Reproduce every line of the listing below without any changes, leaving out the pictures.

--- BEGIN ---

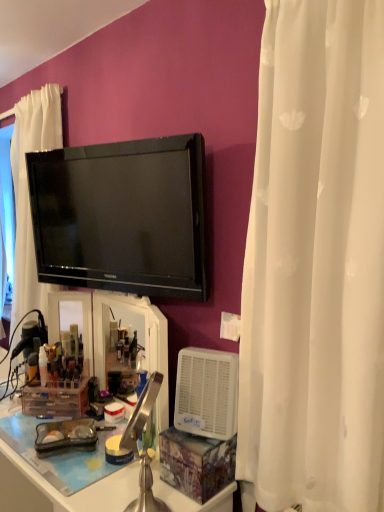
Where is `matte gold tube at left, the first toiletry viewed from the left`? The height and width of the screenshot is (512, 384). matte gold tube at left, the first toiletry viewed from the left is located at coordinates (33, 368).

What do you see at coordinates (207, 393) in the screenshot?
I see `white plastic air purifier at lower right` at bounding box center [207, 393].

Where is `white plastic desk at lower left`? The image size is (384, 512). white plastic desk at lower left is located at coordinates (58, 490).

Is black glossy tv at upper center located within white plastic air purifier at lower right?

No, white plastic air purifier at lower right does not contain black glossy tv at upper center.

Considering the sizes of white plastic air purifier at lower right and black glossy tv at upper center in the image, is white plastic air purifier at lower right taller or shorter than black glossy tv at upper center?

white plastic air purifier at lower right is shorter than black glossy tv at upper center.

Considering the positions of point (215, 359) and point (113, 233), is point (215, 359) closer or farther from the camera than point (113, 233)?

Point (215, 359) appears to be closer to the viewer than point (113, 233).

From a real-world perspective, which object stands above the other?

black glossy tv at upper center is physically above.

Considering their positions, is black glossy tv at upper center located in front of or behind translucent plastic container at lower left, which is counted as the second toiletry, starting from the left?

black glossy tv at upper center is in front of translucent plastic container at lower left, which is counted as the second toiletry, starting from the left.

Who is bigger, black glossy tv at upper center or translucent plastic container at lower left, which is counted as the second toiletry, starting from the left?

black glossy tv at upper center is bigger.

Is black glossy tv at upper center taller or shorter than translucent plastic container at lower left, which is the first toiletry from right to left?

black glossy tv at upper center is taller than translucent plastic container at lower left, which is the first toiletry from right to left.

Considering the positions of objects black glossy tv at upper center and translucent plastic container at lower left, which is the first toiletry from right to left, in the image provided, who is more to the left, black glossy tv at upper center or translucent plastic container at lower left, which is the first toiletry from right to left,?

Positioned to the left is translucent plastic container at lower left, which is the first toiletry from right to left.

Between white sheer curtain at right and white plastic air purifier at lower right, which one has smaller width?

Thinner between the two is white plastic air purifier at lower right.

From a real-world perspective, between white sheer curtain at right and white plastic air purifier at lower right, who is vertically higher?

white sheer curtain at right is physically above.

Is white sheer curtain at right smaller than white plastic air purifier at lower right?

Incorrect, white sheer curtain at right is not smaller in size than white plastic air purifier at lower right.

Could you measure the distance between white sheer curtain at right and translucent plastic container at lower left, which is the first toiletry from right to left?

white sheer curtain at right and translucent plastic container at lower left, which is the first toiletry from right to left, are 1.15 meters apart from each other.

Can we say white sheer curtain at right lies outside translucent plastic container at lower left, which is counted as the second toiletry, starting from the left?

Yes, white sheer curtain at right is not within translucent plastic container at lower left, which is counted as the second toiletry, starting from the left.

In terms of width, does white sheer curtain at right look wider or thinner when compared to translucent plastic container at lower left, which is counted as the second toiletry, starting from the left?

white sheer curtain at right is wider than translucent plastic container at lower left, which is counted as the second toiletry, starting from the left.

Where is `curtain positioned vertically above the translucent plastic container at lower left, which is counted as the second toiletry, starting from the left (from a real-world perspective)`? curtain positioned vertically above the translucent plastic container at lower left, which is counted as the second toiletry, starting from the left (from a real-world perspective) is located at coordinates (316, 262).

Between point (37, 367) and point (48, 484), which one is positioned in front?

Positioned in front is point (48, 484).

Is matte gold tube at left, the first toiletry viewed from the left, next to white plastic desk at lower left?

No, matte gold tube at left, the first toiletry viewed from the left, is not beside white plastic desk at lower left.

Does matte gold tube at left, the first toiletry viewed from the left, appear on the right side of white plastic desk at lower left?

Incorrect, matte gold tube at left, the first toiletry viewed from the left, is not on the right side of white plastic desk at lower left.

From their relative heights in the image, would you say matte gold tube at left, the first toiletry viewed from the left, is taller or shorter than white plastic desk at lower left?

matte gold tube at left, the first toiletry viewed from the left, is shorter than white plastic desk at lower left.

From the picture: Looking at their sizes, would you say translucent plastic container at lower left, which is the first toiletry from right to left, is wider or thinner than black glossy tv at upper center?

In the image, translucent plastic container at lower left, which is the first toiletry from right to left, appears to be more narrow than black glossy tv at upper center.

How many degrees apart are the facing directions of translucent plastic container at lower left, which is counted as the second toiletry, starting from the left, and black glossy tv at upper center?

--- END ---

*Finished answer*
Where is `matte gold tube at left, the first toiletry viewed from the left`? The height and width of the screenshot is (512, 384). matte gold tube at left, the first toiletry viewed from the left is located at coordinates (33, 368).

What do you see at coordinates (207, 393) in the screenshot?
I see `white plastic air purifier at lower right` at bounding box center [207, 393].

Where is `white plastic desk at lower left`? The image size is (384, 512). white plastic desk at lower left is located at coordinates (58, 490).

Is black glossy tv at upper center located within white plastic air purifier at lower right?

No, white plastic air purifier at lower right does not contain black glossy tv at upper center.

Considering the sizes of white plastic air purifier at lower right and black glossy tv at upper center in the image, is white plastic air purifier at lower right taller or shorter than black glossy tv at upper center?

white plastic air purifier at lower right is shorter than black glossy tv at upper center.

Considering the positions of point (215, 359) and point (113, 233), is point (215, 359) closer or farther from the camera than point (113, 233)?

Point (215, 359) appears to be closer to the viewer than point (113, 233).

From a real-world perspective, which object stands above the other?

black glossy tv at upper center is physically above.

Considering their positions, is black glossy tv at upper center located in front of or behind translucent plastic container at lower left, which is counted as the second toiletry, starting from the left?

black glossy tv at upper center is in front of translucent plastic container at lower left, which is counted as the second toiletry, starting from the left.

Who is bigger, black glossy tv at upper center or translucent plastic container at lower left, which is counted as the second toiletry, starting from the left?

black glossy tv at upper center is bigger.

Is black glossy tv at upper center taller or shorter than translucent plastic container at lower left, which is the first toiletry from right to left?

black glossy tv at upper center is taller than translucent plastic container at lower left, which is the first toiletry from right to left.

Considering the positions of objects black glossy tv at upper center and translucent plastic container at lower left, which is the first toiletry from right to left, in the image provided, who is more to the left, black glossy tv at upper center or translucent plastic container at lower left, which is the first toiletry from right to left,?

Positioned to the left is translucent plastic container at lower left, which is the first toiletry from right to left.

Between white sheer curtain at right and white plastic air purifier at lower right, which one has smaller width?

Thinner between the two is white plastic air purifier at lower right.

From a real-world perspective, between white sheer curtain at right and white plastic air purifier at lower right, who is vertically higher?

white sheer curtain at right is physically above.

Is white sheer curtain at right smaller than white plastic air purifier at lower right?

Incorrect, white sheer curtain at right is not smaller in size than white plastic air purifier at lower right.

Could you measure the distance between white sheer curtain at right and translucent plastic container at lower left, which is the first toiletry from right to left?

white sheer curtain at right and translucent plastic container at lower left, which is the first toiletry from right to left, are 1.15 meters apart from each other.

Can we say white sheer curtain at right lies outside translucent plastic container at lower left, which is counted as the second toiletry, starting from the left?

Yes, white sheer curtain at right is not within translucent plastic container at lower left, which is counted as the second toiletry, starting from the left.

In terms of width, does white sheer curtain at right look wider or thinner when compared to translucent plastic container at lower left, which is counted as the second toiletry, starting from the left?

white sheer curtain at right is wider than translucent plastic container at lower left, which is counted as the second toiletry, starting from the left.

Where is `curtain positioned vertically above the translucent plastic container at lower left, which is counted as the second toiletry, starting from the left (from a real-world perspective)`? curtain positioned vertically above the translucent plastic container at lower left, which is counted as the second toiletry, starting from the left (from a real-world perspective) is located at coordinates (316, 262).

Between point (37, 367) and point (48, 484), which one is positioned in front?

Positioned in front is point (48, 484).

Is matte gold tube at left, the first toiletry viewed from the left, next to white plastic desk at lower left?

No, matte gold tube at left, the first toiletry viewed from the left, is not beside white plastic desk at lower left.

Does matte gold tube at left, the first toiletry viewed from the left, appear on the right side of white plastic desk at lower left?

Incorrect, matte gold tube at left, the first toiletry viewed from the left, is not on the right side of white plastic desk at lower left.

From their relative heights in the image, would you say matte gold tube at left, the first toiletry viewed from the left, is taller or shorter than white plastic desk at lower left?

matte gold tube at left, the first toiletry viewed from the left, is shorter than white plastic desk at lower left.

From the picture: Looking at their sizes, would you say translucent plastic container at lower left, which is the first toiletry from right to left, is wider or thinner than black glossy tv at upper center?

In the image, translucent plastic container at lower left, which is the first toiletry from right to left, appears to be more narrow than black glossy tv at upper center.

How many degrees apart are the facing directions of translucent plastic container at lower left, which is counted as the second toiletry, starting from the left, and black glossy tv at upper center?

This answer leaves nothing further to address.